### DATA FOR THIS EXERCISE:
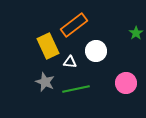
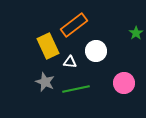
pink circle: moved 2 px left
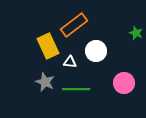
green star: rotated 16 degrees counterclockwise
green line: rotated 12 degrees clockwise
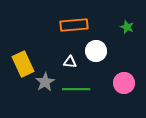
orange rectangle: rotated 32 degrees clockwise
green star: moved 9 px left, 6 px up
yellow rectangle: moved 25 px left, 18 px down
gray star: rotated 18 degrees clockwise
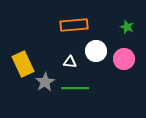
pink circle: moved 24 px up
green line: moved 1 px left, 1 px up
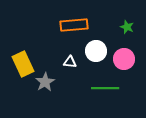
green line: moved 30 px right
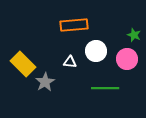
green star: moved 7 px right, 8 px down
pink circle: moved 3 px right
yellow rectangle: rotated 20 degrees counterclockwise
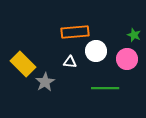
orange rectangle: moved 1 px right, 7 px down
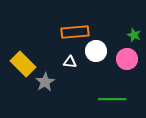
green line: moved 7 px right, 11 px down
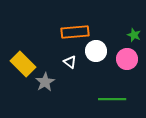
white triangle: rotated 32 degrees clockwise
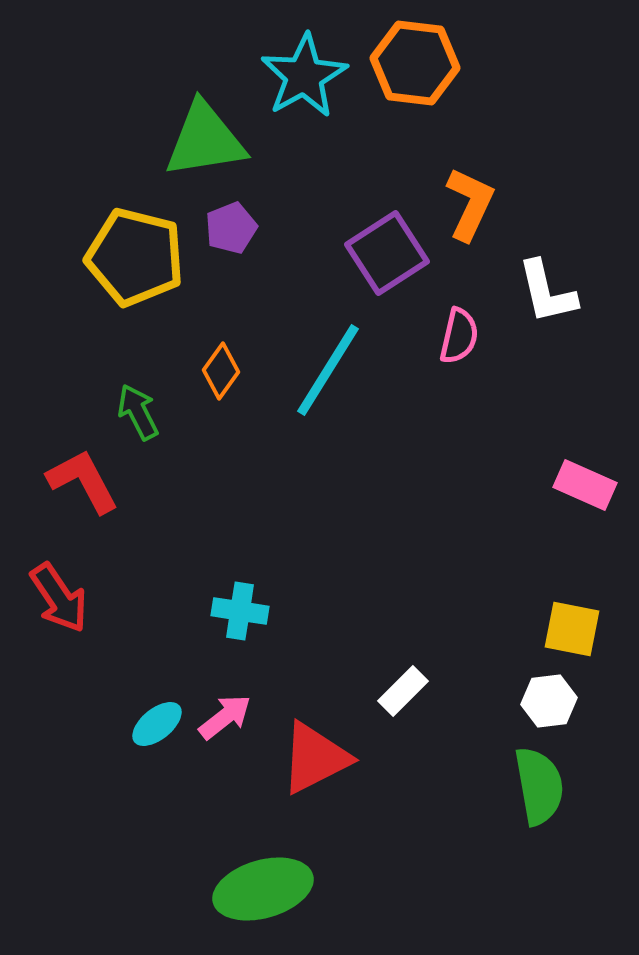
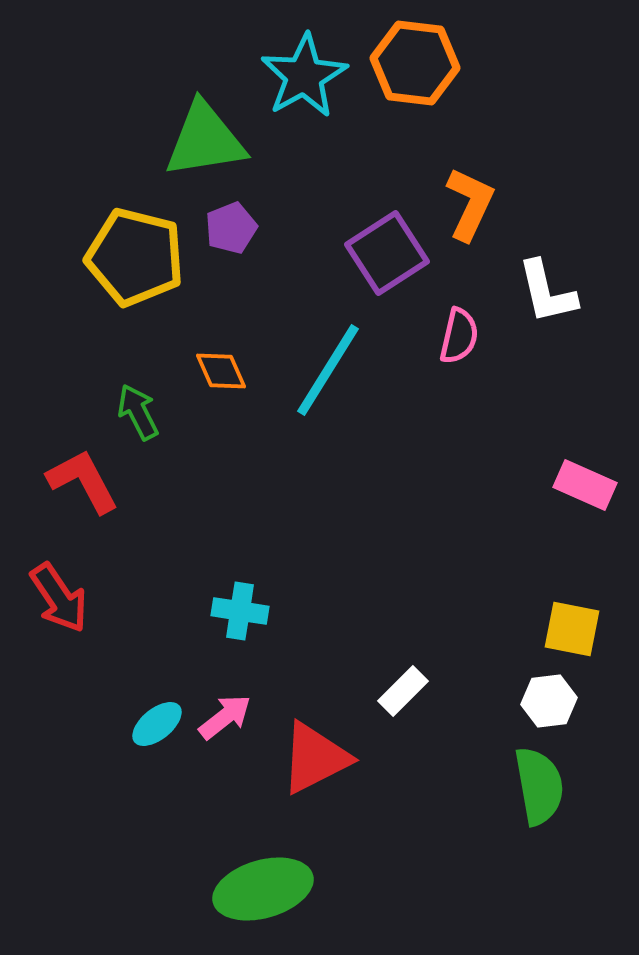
orange diamond: rotated 60 degrees counterclockwise
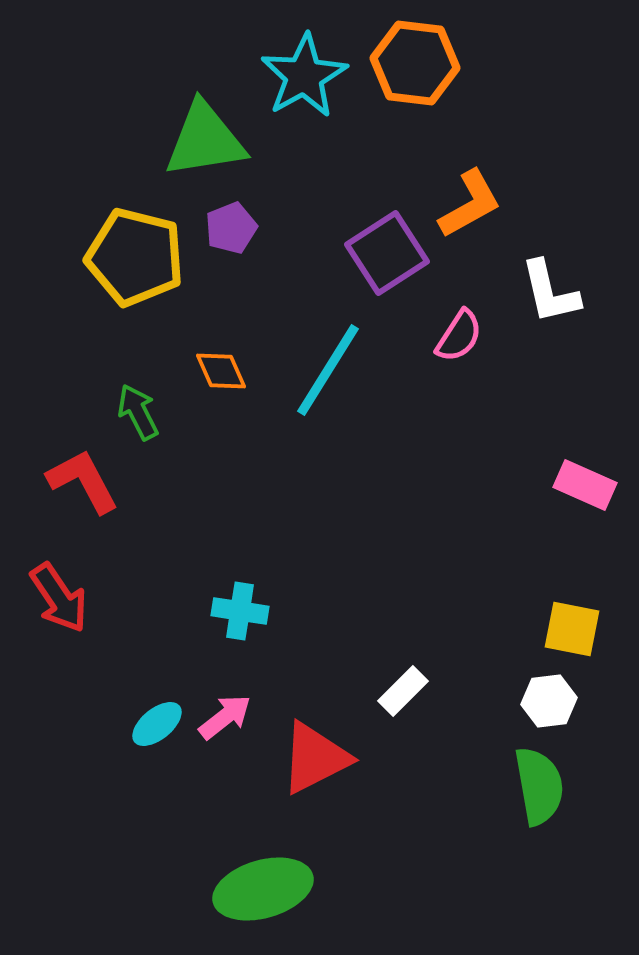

### SET PROBLEM:
Reproduce every line of the material above verbatim, omitting the pictures.

### PROBLEM SOLUTION:
pink circle: moved 2 px left
green star: rotated 16 degrees counterclockwise
green line: rotated 12 degrees clockwise
orange rectangle: rotated 32 degrees clockwise
green star: moved 9 px left, 6 px up
yellow rectangle: moved 25 px left, 18 px down
gray star: rotated 18 degrees clockwise
pink circle: moved 24 px up
green line: moved 1 px left, 1 px up
green line: moved 30 px right
green star: moved 7 px right, 8 px down
pink circle: moved 3 px right
yellow rectangle: rotated 20 degrees counterclockwise
orange rectangle: moved 1 px right, 7 px down
green line: moved 7 px right, 11 px down
white triangle: rotated 32 degrees clockwise
orange diamond: rotated 60 degrees counterclockwise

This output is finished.